● ACTIVITY: Where does the word "pawn" occur in the material? Copy each line that has it.
------------------------------------------------------------------------
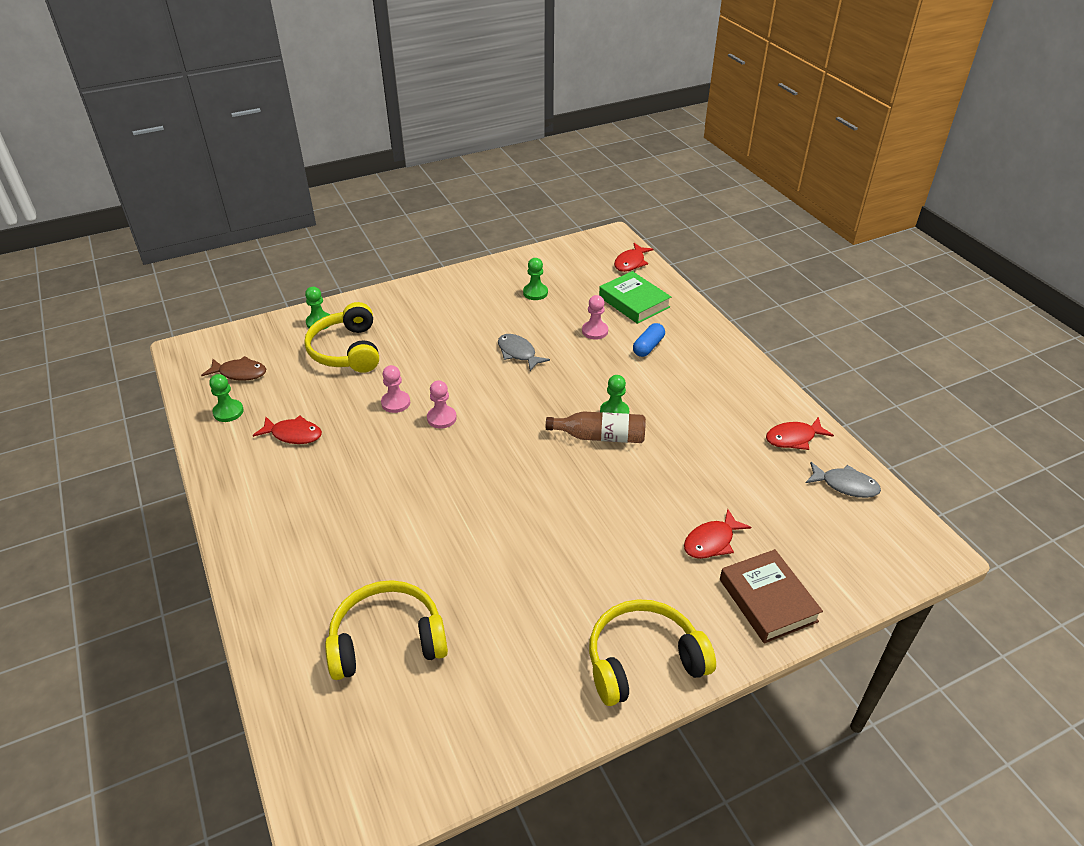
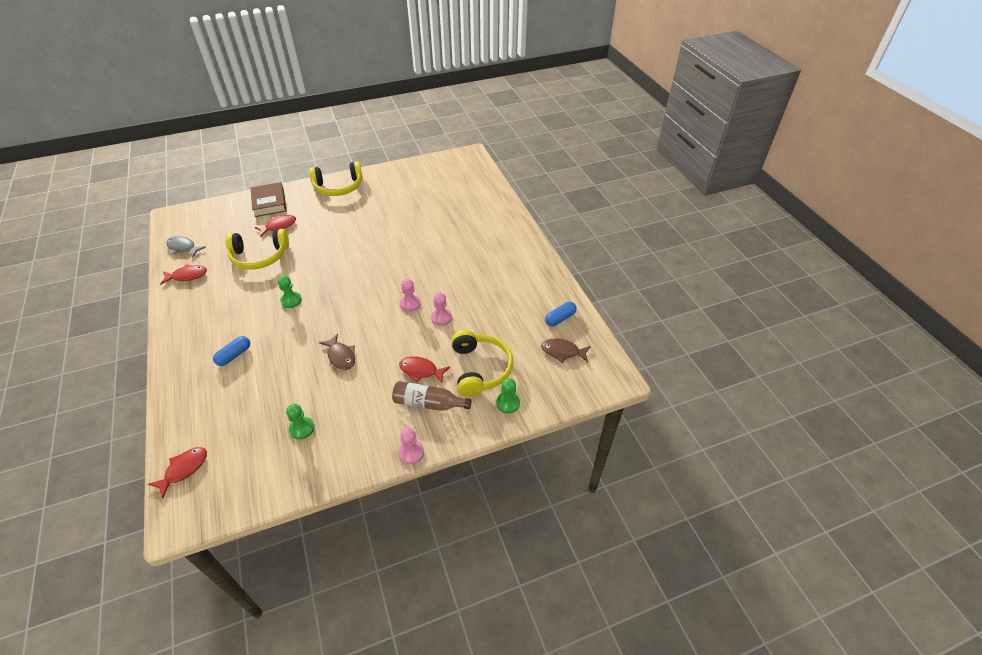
camera: 175 degrees left, 5 degrees up
(228, 412) = (560, 318): green pawn -> blue capsule
(293, 434) = (510, 298): red fish -> red fish (421, 371)
(387, 639) = (448, 199): yellow headphones -> yellow headphones (259, 256)
(518, 353) = (341, 356): grey fish -> brown fish
(595, 331) = (269, 375): pink pawn -> pink pawn (411, 452)
(600, 436) = (309, 284): brown bottle -> brown bottle (428, 403)
(634, 302) = (215, 408): green book -> none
------------------------------------------------------------------------
● SOLUTION TO THIS EXERCISE:
(228, 412) = (560, 318): green pawn -> blue capsule
(595, 331) = (269, 375): pink pawn -> pink pawn (411, 452)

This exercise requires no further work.